| Exercise data |
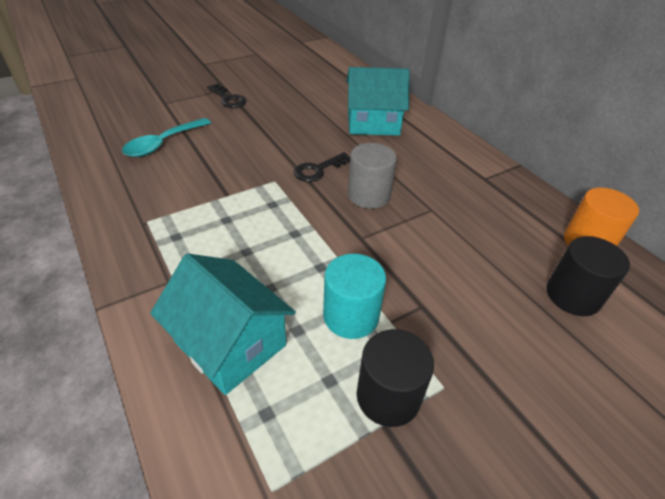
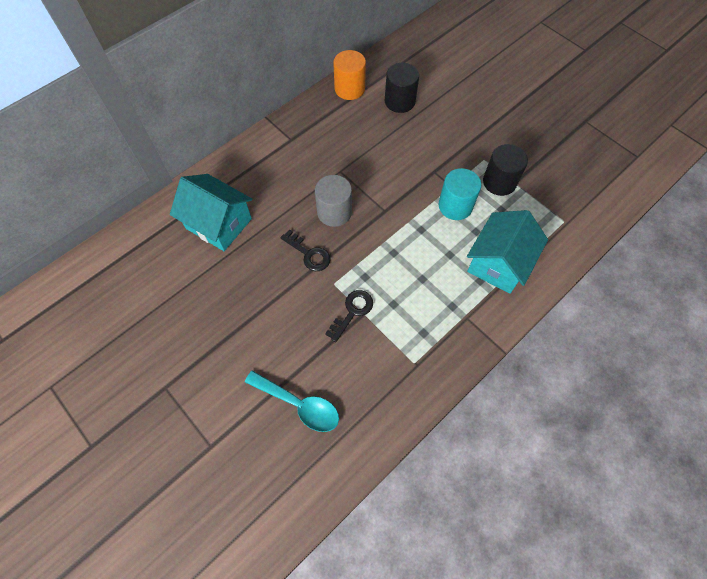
camera: 100 degrees left, 20 degrees up
(228, 99) = (190, 375): black key -> black key (352, 312)
(373, 123) = (219, 223): turquoise house -> turquoise house turned 45 degrees counterclockwise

| Directions for this task |
From the line with "(228, 99) = (190, 375): black" to the final line of the data above, please reproduce every line exactly and add nothing.

| Output of the task |
(228, 99) = (190, 375): black key -> black key (352, 312)
(373, 123) = (219, 223): turquoise house -> turquoise house turned 45 degrees counterclockwise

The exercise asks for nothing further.